Activity: Please give, word for word, the line containing "camera: 60 degrees right, 10 degrees up" and every line that comes after it in the data below.
** Provided records follows **
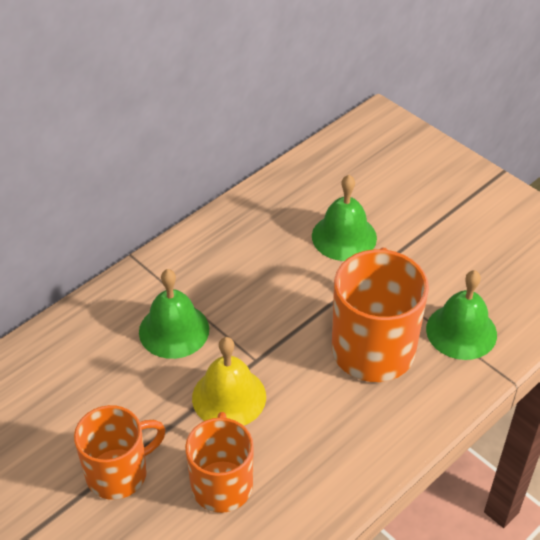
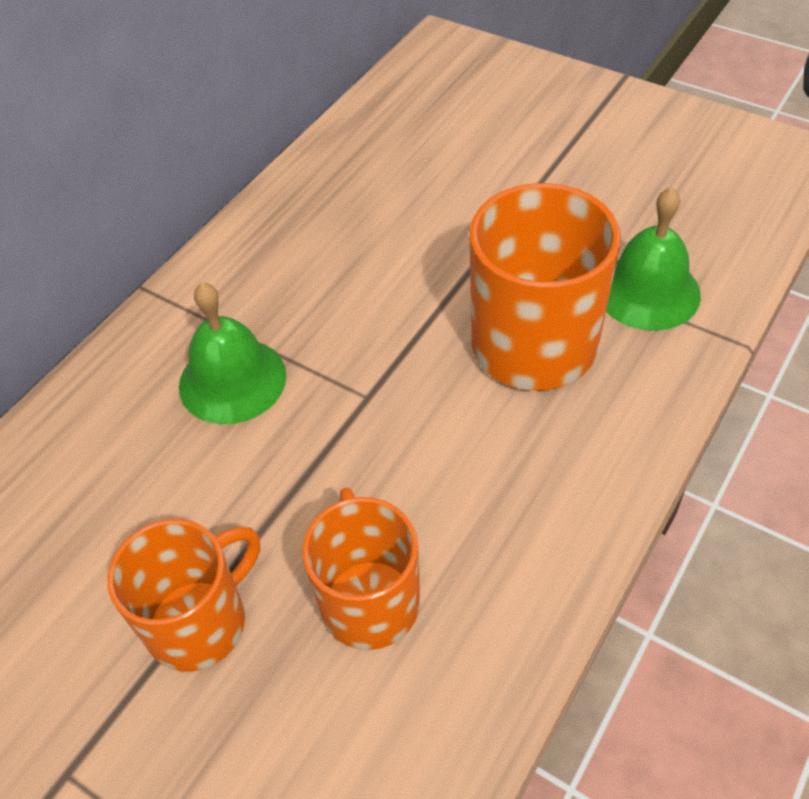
camera: 10 degrees left, 5 degrees up
(229, 397) = (342, 460): yellow bell -> none
(344, 237) = (441, 199): green bell -> none

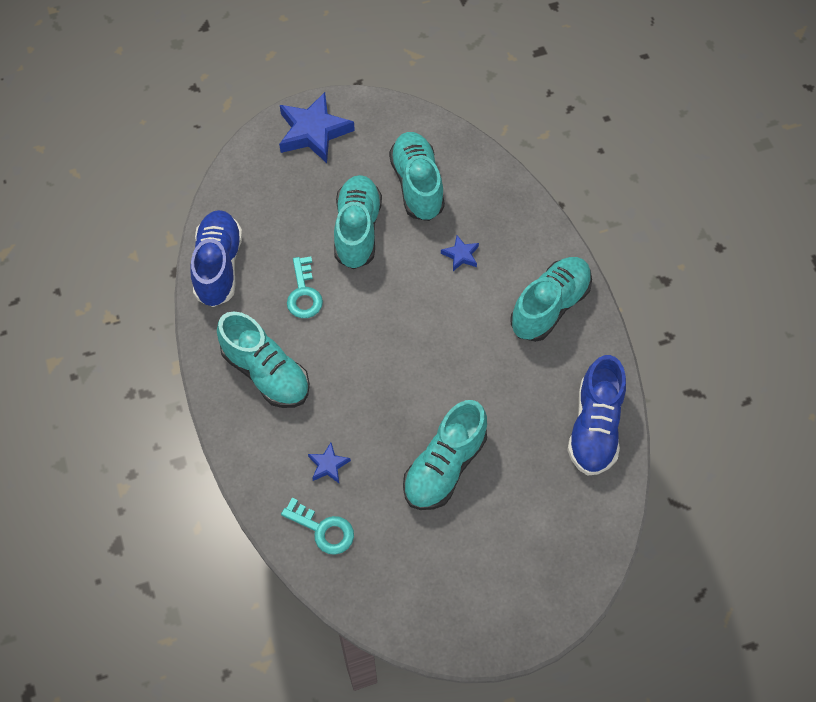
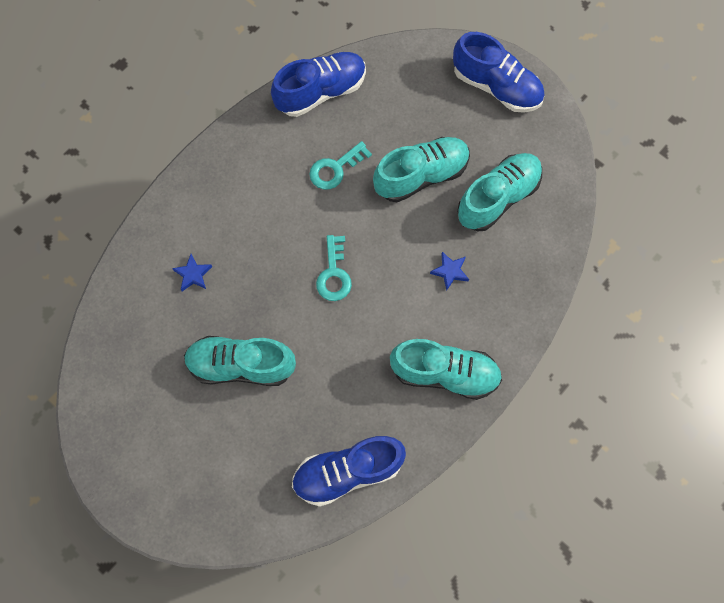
camera: 60 degrees right, 10 degrees up
(266, 373) = (247, 182): turquoise shoe -> none
(313, 132) = (496, 86): blue star -> blue shoe
(323, 529) = (136, 301): turquoise key -> turquoise key (334, 274)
** End of Provided records **
Result:
camera: 60 degrees right, 10 degrees up
(266, 373) = (247, 182): turquoise shoe -> none
(313, 132) = (496, 86): blue star -> blue shoe
(323, 529) = (136, 301): turquoise key -> turquoise key (334, 274)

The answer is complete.